### Provided records
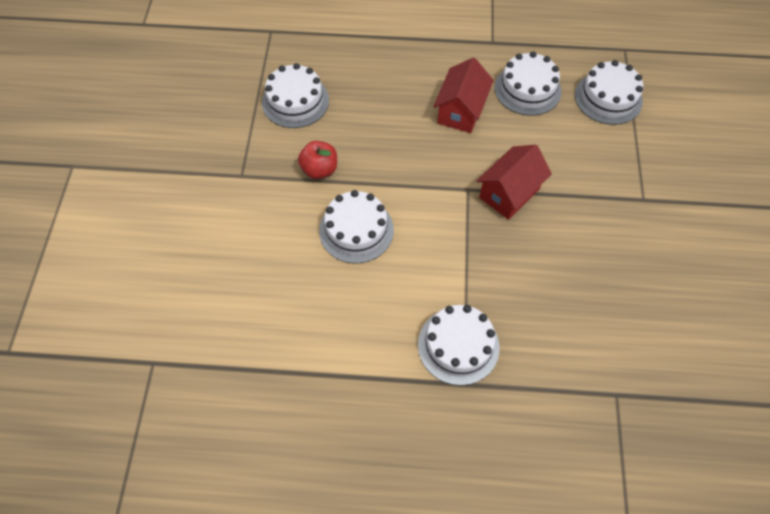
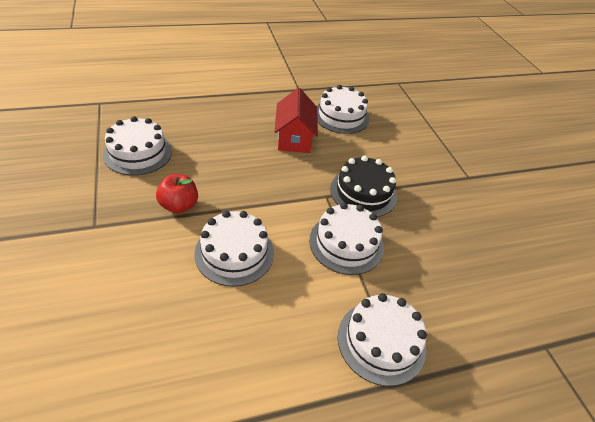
camera: 25 degrees left, 15 degrees down
(509, 193) = (363, 192): red house -> black cake
(608, 98) = (404, 113): white cake -> white cake (346, 243)

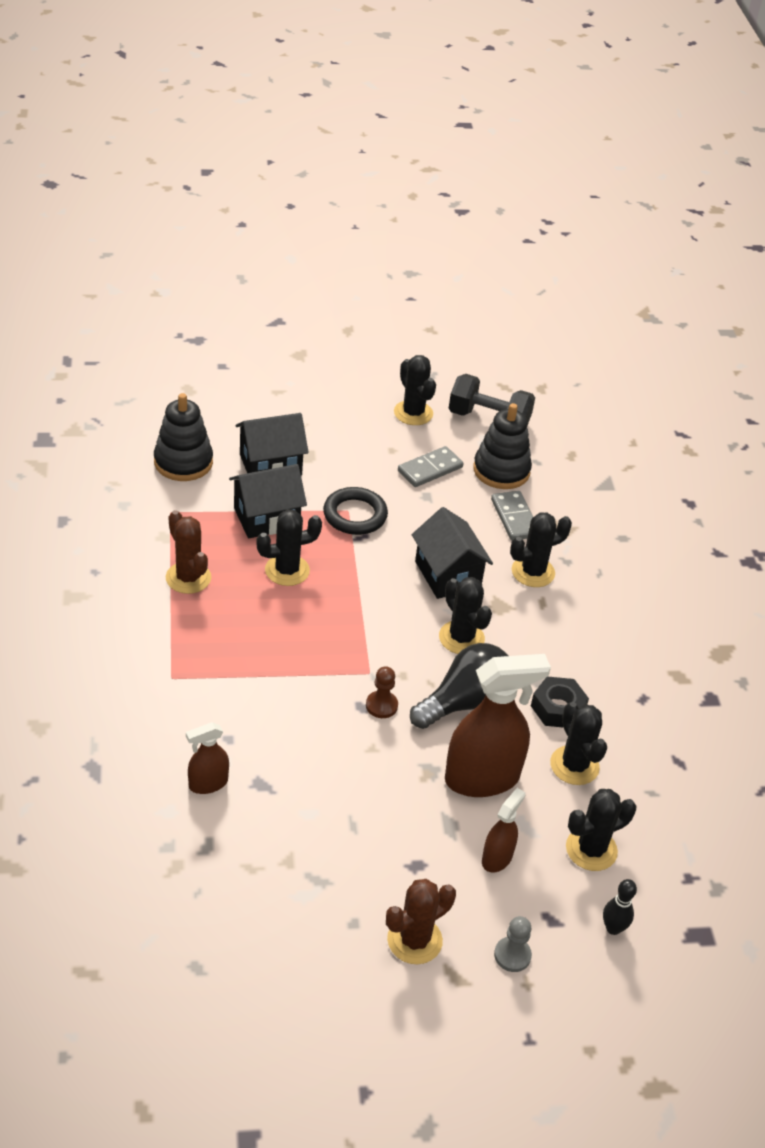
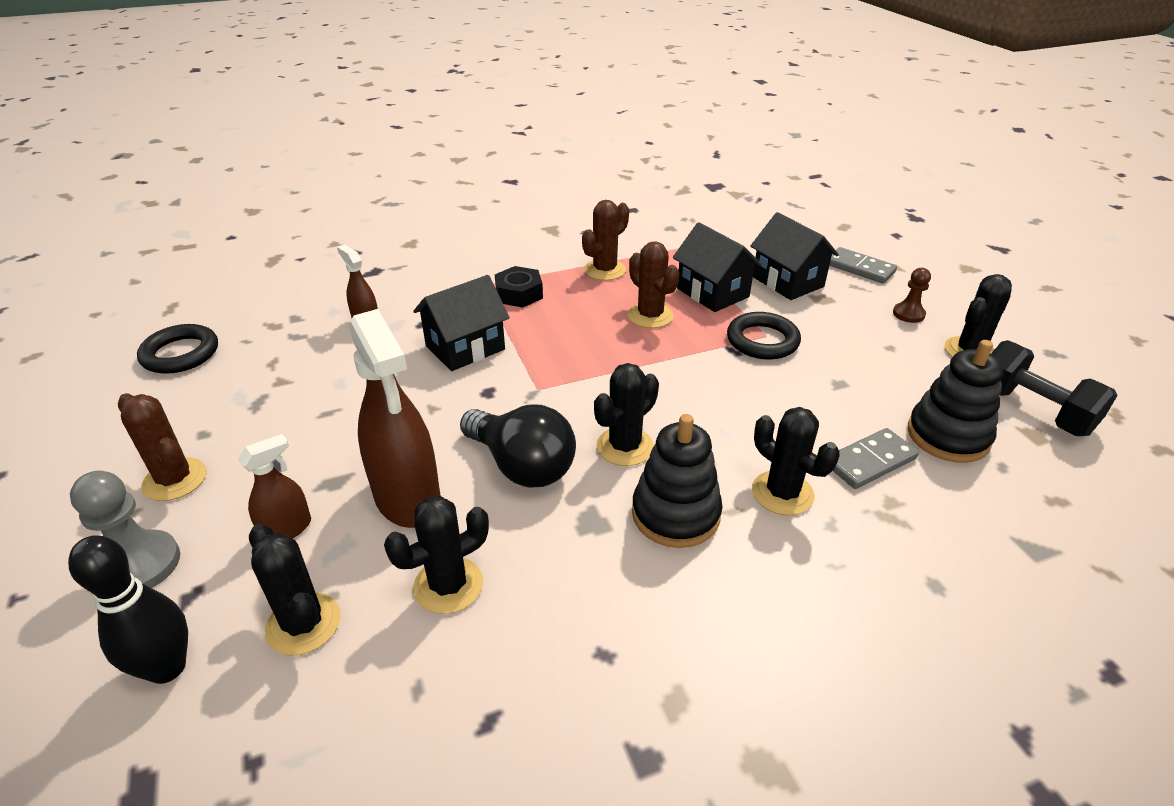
camera: 80 degrees right, 5 degrees down
(183, 462) = (746, 241): black stacking toy -> black stacking toy (675, 514)
(200, 953) = (180, 354): none -> black ring
(287, 570) = (650, 316): black cactus -> brown cactus
(381, 705) = (494, 404): brown pawn -> brown pawn (908, 314)
(430, 469) = (887, 379): grey domino -> grey domino (859, 268)
(447, 575) = (721, 419): black house -> black house (465, 348)
(488, 420) = (1032, 411): black dumbbell -> black dumbbell turned 45 degrees counterclockwise
(497, 858) = (287, 529): brown spray bottle -> brown spray bottle turned 60 degrees counterclockwise
(512, 955) = (140, 564): grey pawn -> grey pawn, size x1.63
(558, 708) = (546, 553): black nut -> black nut (519, 294)
(613, 928) = (167, 667): black bowling pin -> black bowling pin, size x1.68

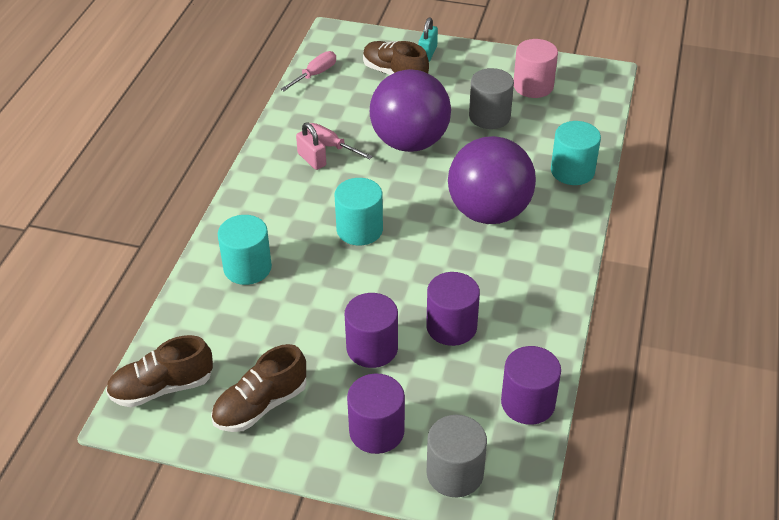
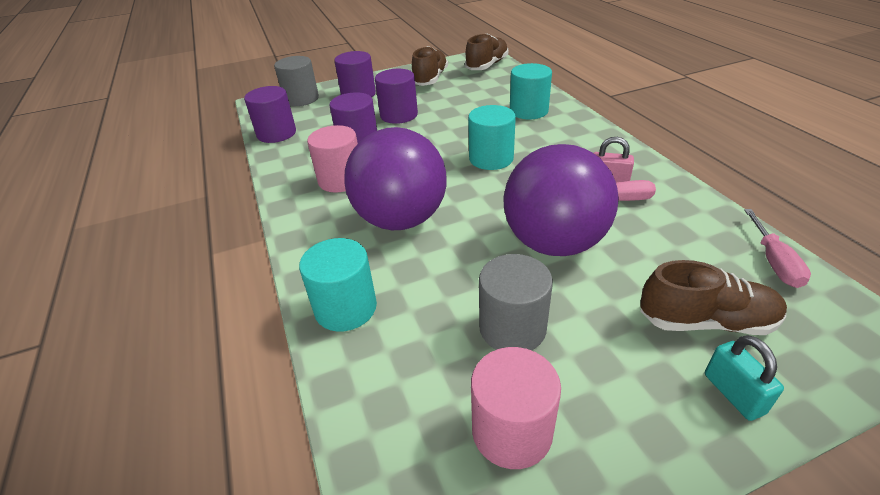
camera: 145 degrees right, 5 degrees down
(505, 281) = (341, 180): none -> pink cylinder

### Work to be completed
Print the whole listing exactly. No pictures belong in the copy.

### Problem solution
camera: 25 degrees left, 15 degrees down
(509, 193) = (363, 192): red house -> black cake
(608, 98) = (404, 113): white cake -> white cake (346, 243)

camera: 80 degrees right, 5 degrees down
(183, 462) = (746, 241): black stacking toy -> black stacking toy (675, 514)
(200, 953) = (180, 354): none -> black ring
(287, 570) = (650, 316): black cactus -> brown cactus
(381, 705) = (494, 404): brown pawn -> brown pawn (908, 314)
(430, 469) = (887, 379): grey domino -> grey domino (859, 268)
(447, 575) = (721, 419): black house -> black house (465, 348)
(488, 420) = (1032, 411): black dumbbell -> black dumbbell turned 45 degrees counterclockwise
(497, 858) = (287, 529): brown spray bottle -> brown spray bottle turned 60 degrees counterclockwise
(512, 955) = (140, 564): grey pawn -> grey pawn, size x1.63
(558, 708) = (546, 553): black nut -> black nut (519, 294)
(613, 928) = (167, 667): black bowling pin -> black bowling pin, size x1.68

camera: 145 degrees right, 5 degrees down
(505, 281) = (341, 180): none -> pink cylinder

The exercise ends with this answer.